* [WORK REQUIRED] Every entry below needs to be copied exactly.

Items from a dataset
___
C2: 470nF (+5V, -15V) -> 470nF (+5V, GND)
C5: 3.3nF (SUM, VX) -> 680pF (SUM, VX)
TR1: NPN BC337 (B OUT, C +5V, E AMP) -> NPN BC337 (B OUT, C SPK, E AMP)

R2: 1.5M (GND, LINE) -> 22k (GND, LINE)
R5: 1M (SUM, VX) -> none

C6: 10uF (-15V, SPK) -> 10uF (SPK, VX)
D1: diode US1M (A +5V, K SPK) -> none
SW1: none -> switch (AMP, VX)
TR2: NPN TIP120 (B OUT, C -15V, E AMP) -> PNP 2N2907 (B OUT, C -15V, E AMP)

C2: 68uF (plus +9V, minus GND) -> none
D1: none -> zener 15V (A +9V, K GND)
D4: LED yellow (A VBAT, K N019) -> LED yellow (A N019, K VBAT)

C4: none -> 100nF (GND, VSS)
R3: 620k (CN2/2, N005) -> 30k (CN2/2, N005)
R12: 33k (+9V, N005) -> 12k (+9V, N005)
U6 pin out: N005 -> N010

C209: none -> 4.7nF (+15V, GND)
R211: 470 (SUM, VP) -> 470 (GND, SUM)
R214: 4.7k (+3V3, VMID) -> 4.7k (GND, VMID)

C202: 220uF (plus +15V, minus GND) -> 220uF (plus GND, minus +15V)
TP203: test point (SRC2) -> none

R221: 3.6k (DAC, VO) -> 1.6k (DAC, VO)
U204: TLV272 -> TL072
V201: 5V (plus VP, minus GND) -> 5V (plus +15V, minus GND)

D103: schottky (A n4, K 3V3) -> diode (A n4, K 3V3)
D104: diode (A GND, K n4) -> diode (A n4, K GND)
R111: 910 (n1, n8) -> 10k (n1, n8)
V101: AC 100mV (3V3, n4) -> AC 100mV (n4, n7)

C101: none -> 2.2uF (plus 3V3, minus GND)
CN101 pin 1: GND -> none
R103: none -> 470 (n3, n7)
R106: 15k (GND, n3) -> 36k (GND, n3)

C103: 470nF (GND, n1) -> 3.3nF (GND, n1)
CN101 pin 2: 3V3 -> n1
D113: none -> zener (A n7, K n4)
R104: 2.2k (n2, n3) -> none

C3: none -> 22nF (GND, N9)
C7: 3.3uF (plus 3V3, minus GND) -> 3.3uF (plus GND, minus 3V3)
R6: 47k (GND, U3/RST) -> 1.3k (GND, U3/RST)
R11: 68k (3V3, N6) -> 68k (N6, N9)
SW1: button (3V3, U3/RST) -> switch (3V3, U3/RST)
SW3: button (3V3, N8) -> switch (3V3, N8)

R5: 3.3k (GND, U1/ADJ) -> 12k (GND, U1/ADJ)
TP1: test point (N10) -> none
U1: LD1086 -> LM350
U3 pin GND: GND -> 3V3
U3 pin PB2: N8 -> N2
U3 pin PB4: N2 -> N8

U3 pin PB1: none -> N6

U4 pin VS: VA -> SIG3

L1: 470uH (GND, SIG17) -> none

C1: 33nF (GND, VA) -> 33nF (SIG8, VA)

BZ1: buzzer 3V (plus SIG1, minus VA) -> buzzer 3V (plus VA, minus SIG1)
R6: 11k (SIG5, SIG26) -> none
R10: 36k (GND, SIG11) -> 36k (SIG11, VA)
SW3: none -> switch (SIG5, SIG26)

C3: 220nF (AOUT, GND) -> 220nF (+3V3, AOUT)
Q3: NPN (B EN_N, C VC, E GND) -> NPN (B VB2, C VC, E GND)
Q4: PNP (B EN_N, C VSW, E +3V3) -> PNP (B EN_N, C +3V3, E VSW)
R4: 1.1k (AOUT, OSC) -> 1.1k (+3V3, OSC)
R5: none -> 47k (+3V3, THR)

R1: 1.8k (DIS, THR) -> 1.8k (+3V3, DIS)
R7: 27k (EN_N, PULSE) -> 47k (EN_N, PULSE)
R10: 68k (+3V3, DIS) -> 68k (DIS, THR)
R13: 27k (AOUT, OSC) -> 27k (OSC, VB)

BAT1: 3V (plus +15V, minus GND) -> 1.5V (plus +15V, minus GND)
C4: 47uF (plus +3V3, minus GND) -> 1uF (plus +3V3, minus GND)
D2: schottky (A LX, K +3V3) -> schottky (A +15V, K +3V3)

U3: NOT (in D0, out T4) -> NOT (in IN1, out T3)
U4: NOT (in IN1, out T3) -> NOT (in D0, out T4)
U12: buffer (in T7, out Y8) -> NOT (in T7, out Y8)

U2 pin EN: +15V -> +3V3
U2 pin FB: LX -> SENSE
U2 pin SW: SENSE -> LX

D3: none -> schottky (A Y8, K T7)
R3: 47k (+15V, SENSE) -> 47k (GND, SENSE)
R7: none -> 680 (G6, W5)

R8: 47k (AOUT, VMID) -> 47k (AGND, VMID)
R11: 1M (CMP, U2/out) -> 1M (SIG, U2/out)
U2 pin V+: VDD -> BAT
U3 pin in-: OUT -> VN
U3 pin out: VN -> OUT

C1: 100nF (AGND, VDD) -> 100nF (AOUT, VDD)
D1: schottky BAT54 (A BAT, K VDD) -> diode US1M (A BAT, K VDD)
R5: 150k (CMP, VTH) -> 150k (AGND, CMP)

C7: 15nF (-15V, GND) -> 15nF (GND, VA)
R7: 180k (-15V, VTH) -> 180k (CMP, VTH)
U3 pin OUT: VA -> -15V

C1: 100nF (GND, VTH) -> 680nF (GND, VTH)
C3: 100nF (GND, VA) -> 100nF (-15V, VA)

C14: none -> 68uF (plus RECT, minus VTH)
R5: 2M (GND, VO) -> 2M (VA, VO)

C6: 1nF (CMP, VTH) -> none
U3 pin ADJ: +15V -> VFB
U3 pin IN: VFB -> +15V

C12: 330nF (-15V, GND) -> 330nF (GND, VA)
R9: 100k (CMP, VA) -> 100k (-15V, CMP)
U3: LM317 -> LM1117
___
* [YOUR RESPONSE]
C2: 470nF (+5V, -15V) -> 470nF (+5V, GND)
C5: 3.3nF (SUM, VX) -> 680pF (SUM, VX)
TR1: NPN BC337 (B OUT, C +5V, E AMP) -> NPN BC337 (B OUT, C SPK, E AMP)

R2: 1.5M (GND, LINE) -> 22k (GND, LINE)
R5: 1M (SUM, VX) -> none

C6: 10uF (-15V, SPK) -> 10uF (SPK, VX)
D1: diode US1M (A +5V, K SPK) -> none
SW1: none -> switch (AMP, VX)
TR2: NPN TIP120 (B OUT, C -15V, E AMP) -> PNP 2N2907 (B OUT, C -15V, E AMP)

C2: 68uF (plus +9V, minus GND) -> none
D1: none -> zener 15V (A +9V, K GND)
D4: LED yellow (A VBAT, K N019) -> LED yellow (A N019, K VBAT)

C4: none -> 100nF (GND, VSS)
R3: 620k (CN2/2, N005) -> 30k (CN2/2, N005)
R12: 33k (+9V, N005) -> 12k (+9V, N005)
U6 pin out: N005 -> N010

C209: none -> 4.7nF (+15V, GND)
R211: 470 (SUM, VP) -> 470 (GND, SUM)
R214: 4.7k (+3V3, VMID) -> 4.7k (GND, VMID)

C202: 220uF (plus +15V, minus GND) -> 220uF (plus GND, minus +15V)
TP203: test point (SRC2) -> none

R221: 3.6k (DAC, VO) -> 1.6k (DAC, VO)
U204: TLV272 -> TL072
V201: 5V (plus VP, minus GND) -> 5V (plus +15V, minus GND)

D103: schottky (A n4, K 3V3) -> diode (A n4, K 3V3)
D104: diode (A GND, K n4) -> diode (A n4, K GND)
R111: 910 (n1, n8) -> 10k (n1, n8)
V101: AC 100mV (3V3, n4) -> AC 100mV (n4, n7)

C101: none -> 2.2uF (plus 3V3, minus GND)
CN101 pin 1: GND -> none
R103: none -> 470 (n3, n7)
R106: 15k (GND, n3) -> 36k (GND, n3)

C103: 470nF (GND, n1) -> 3.3nF (GND, n1)
CN101 pin 2: 3V3 -> n1
D113: none -> zener (A n7, K n4)
R104: 2.2k (n2, n3) -> none

C3: none -> 22nF (GND, N9)
C7: 3.3uF (plus 3V3, minus GND) -> 3.3uF (plus GND, minus 3V3)
R6: 47k (GND, U3/RST) -> 1.3k (GND, U3/RST)
R11: 68k (3V3, N6) -> 68k (N6, N9)
SW1: button (3V3, U3/RST) -> switch (3V3, U3/RST)
SW3: button (3V3, N8) -> switch (3V3, N8)

R5: 3.3k (GND, U1/ADJ) -> 12k (GND, U1/ADJ)
TP1: test point (N10) -> none
U1: LD1086 -> LM350
U3 pin GND: GND -> 3V3
U3 pin PB2: N8 -> N2
U3 pin PB4: N2 -> N8

U3 pin PB1: none -> N6

U4 pin VS: VA -> SIG3

L1: 470uH (GND, SIG17) -> none

C1: 33nF (GND, VA) -> 33nF (SIG8, VA)

BZ1: buzzer 3V (plus SIG1, minus VA) -> buzzer 3V (plus VA, minus SIG1)
R6: 11k (SIG5, SIG26) -> none
R10: 36k (GND, SIG11) -> 36k (SIG11, VA)
SW3: none -> switch (SIG5, SIG26)

C3: 220nF (AOUT, GND) -> 220nF (+3V3, AOUT)
Q3: NPN (B EN_N, C VC, E GND) -> NPN (B VB2, C VC, E GND)
Q4: PNP (B EN_N, C VSW, E +3V3) -> PNP (B EN_N, C +3V3, E VSW)
R4: 1.1k (AOUT, OSC) -> 1.1k (+3V3, OSC)
R5: none -> 47k (+3V3, THR)

R1: 1.8k (DIS, THR) -> 1.8k (+3V3, DIS)
R7: 27k (EN_N, PULSE) -> 47k (EN_N, PULSE)
R10: 68k (+3V3, DIS) -> 68k (DIS, THR)
R13: 27k (AOUT, OSC) -> 27k (OSC, VB)

BAT1: 3V (plus +15V, minus GND) -> 1.5V (plus +15V, minus GND)
C4: 47uF (plus +3V3, minus GND) -> 1uF (plus +3V3, minus GND)
D2: schottky (A LX, K +3V3) -> schottky (A +15V, K +3V3)

U3: NOT (in D0, out T4) -> NOT (in IN1, out T3)
U4: NOT (in IN1, out T3) -> NOT (in D0, out T4)
U12: buffer (in T7, out Y8) -> NOT (in T7, out Y8)

U2 pin EN: +15V -> +3V3
U2 pin FB: LX -> SENSE
U2 pin SW: SENSE -> LX

D3: none -> schottky (A Y8, K T7)
R3: 47k (+15V, SENSE) -> 47k (GND, SENSE)
R7: none -> 680 (G6, W5)

R8: 47k (AOUT, VMID) -> 47k (AGND, VMID)
R11: 1M (CMP, U2/out) -> 1M (SIG, U2/out)
U2 pin V+: VDD -> BAT
U3 pin in-: OUT -> VN
U3 pin out: VN -> OUT

C1: 100nF (AGND, VDD) -> 100nF (AOUT, VDD)
D1: schottky BAT54 (A BAT, K VDD) -> diode US1M (A BAT, K VDD)
R5: 150k (CMP, VTH) -> 150k (AGND, CMP)

C7: 15nF (-15V, GND) -> 15nF (GND, VA)
R7: 180k (-15V, VTH) -> 180k (CMP, VTH)
U3 pin OUT: VA -> -15V

C1: 100nF (GND, VTH) -> 680nF (GND, VTH)
C3: 100nF (GND, VA) -> 100nF (-15V, VA)

C14: none -> 68uF (plus RECT, minus VTH)
R5: 2M (GND, VO) -> 2M (VA, VO)

C6: 1nF (CMP, VTH) -> none
U3 pin ADJ: +15V -> VFB
U3 pin IN: VFB -> +15V

C12: 330nF (-15V, GND) -> 330nF (GND, VA)
R9: 100k (CMP, VA) -> 100k (-15V, CMP)
U3: LM317 -> LM1117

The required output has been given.